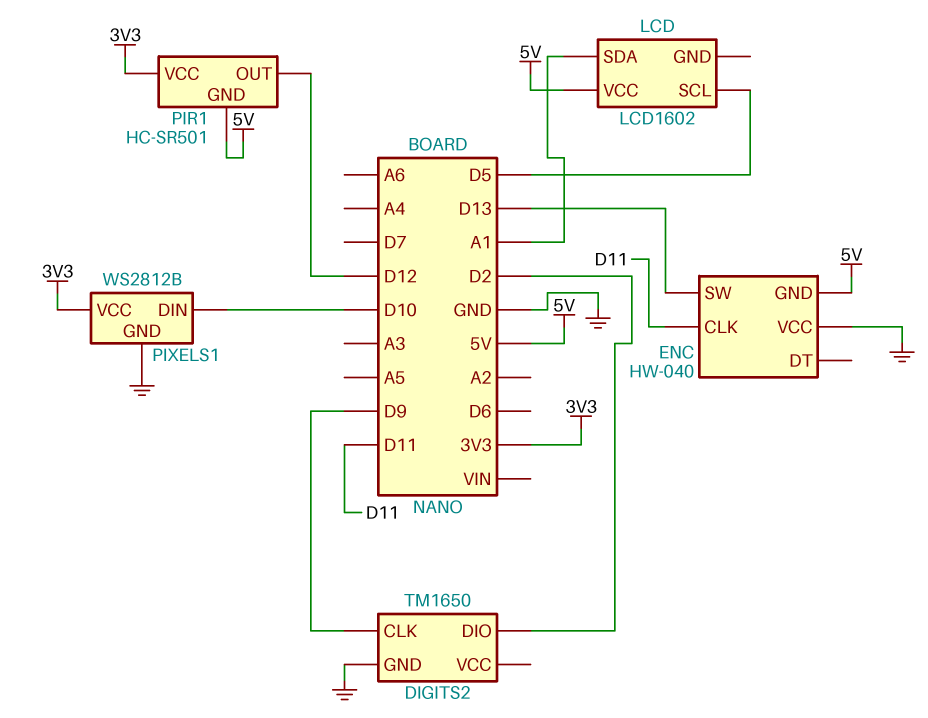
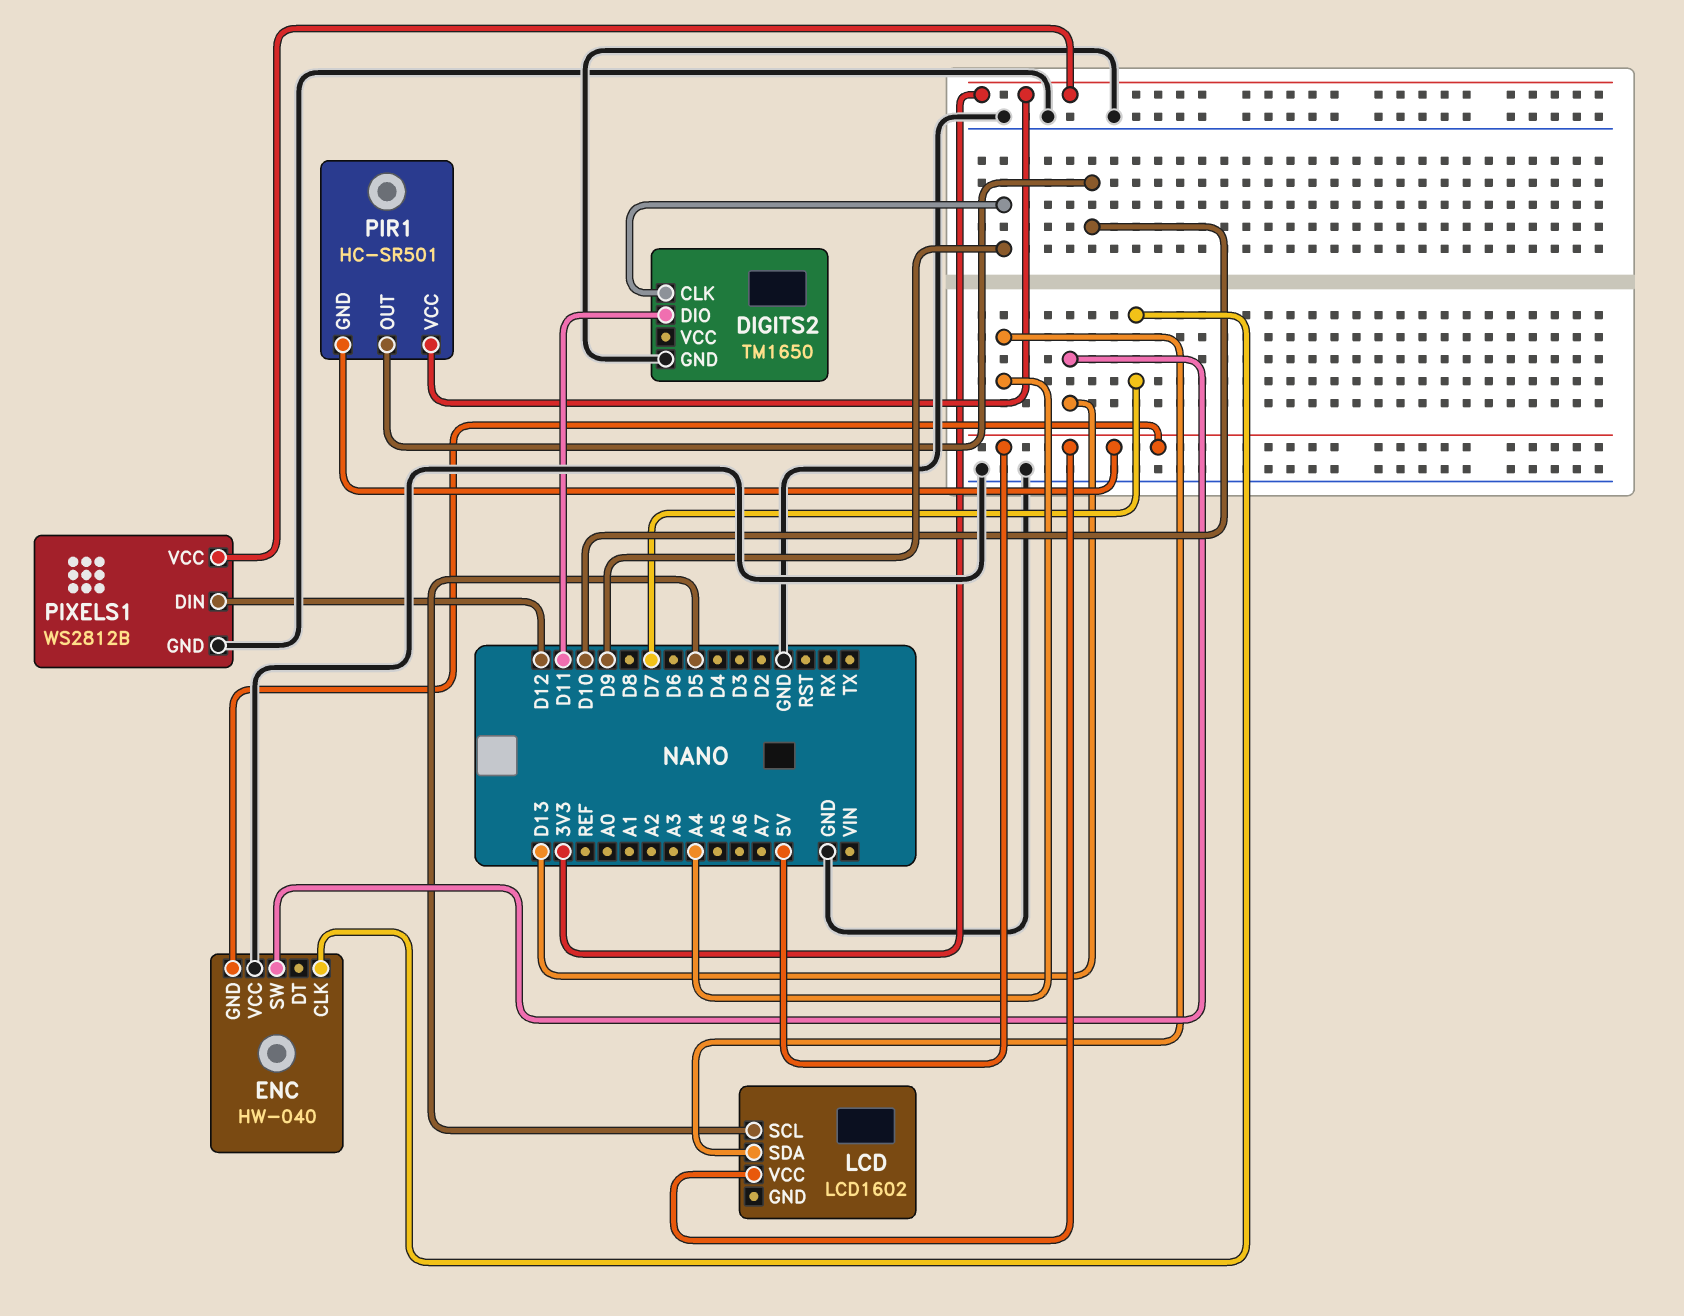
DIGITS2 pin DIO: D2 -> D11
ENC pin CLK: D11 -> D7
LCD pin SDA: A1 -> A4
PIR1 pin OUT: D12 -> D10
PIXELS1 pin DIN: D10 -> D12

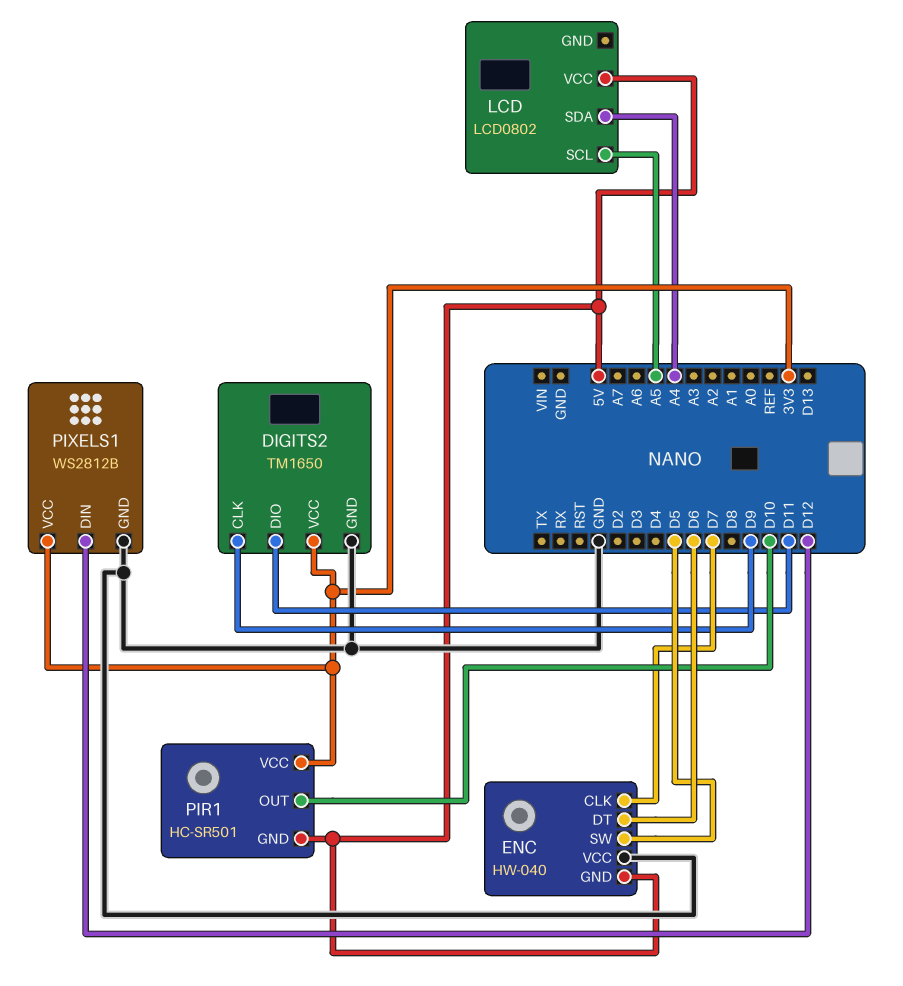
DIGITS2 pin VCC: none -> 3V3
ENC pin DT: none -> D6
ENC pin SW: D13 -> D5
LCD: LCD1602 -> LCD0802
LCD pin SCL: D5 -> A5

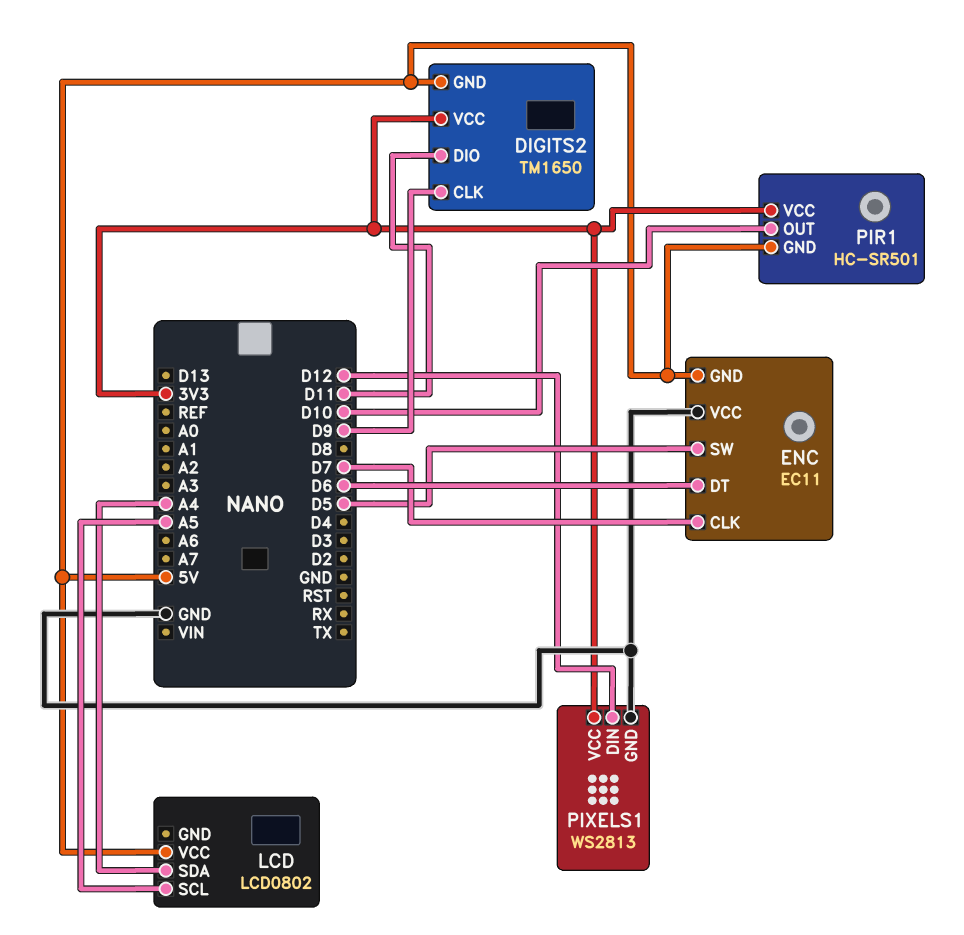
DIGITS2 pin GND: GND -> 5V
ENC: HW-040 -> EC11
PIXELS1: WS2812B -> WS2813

◇ ◇ ◇ ◇ ◇

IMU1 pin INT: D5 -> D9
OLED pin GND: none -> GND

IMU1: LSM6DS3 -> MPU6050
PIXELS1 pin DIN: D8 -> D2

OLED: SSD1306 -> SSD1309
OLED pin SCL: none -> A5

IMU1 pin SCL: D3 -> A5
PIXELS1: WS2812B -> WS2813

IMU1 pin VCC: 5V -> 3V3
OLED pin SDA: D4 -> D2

◇ ◇ ◇ ◇ ◇

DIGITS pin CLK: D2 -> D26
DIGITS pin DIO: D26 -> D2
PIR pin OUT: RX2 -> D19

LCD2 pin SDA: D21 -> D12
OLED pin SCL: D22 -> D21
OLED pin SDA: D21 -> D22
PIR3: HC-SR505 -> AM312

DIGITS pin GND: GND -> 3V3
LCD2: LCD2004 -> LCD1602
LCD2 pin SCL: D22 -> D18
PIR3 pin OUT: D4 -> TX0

◇ ◇ ◇ ◇ ◇

(Work instructions):
Give an exact copy of the lines above from the line with "PIR3: HC-SR505 -> AM312" up to and including the line with "PIR3 pin OUT: D4 -> TX0", and leave everything else out.

(Answer section):
PIR3: HC-SR505 -> AM312

DIGITS pin GND: GND -> 3V3
LCD2: LCD2004 -> LCD1602
LCD2 pin SCL: D22 -> D18
PIR3 pin OUT: D4 -> TX0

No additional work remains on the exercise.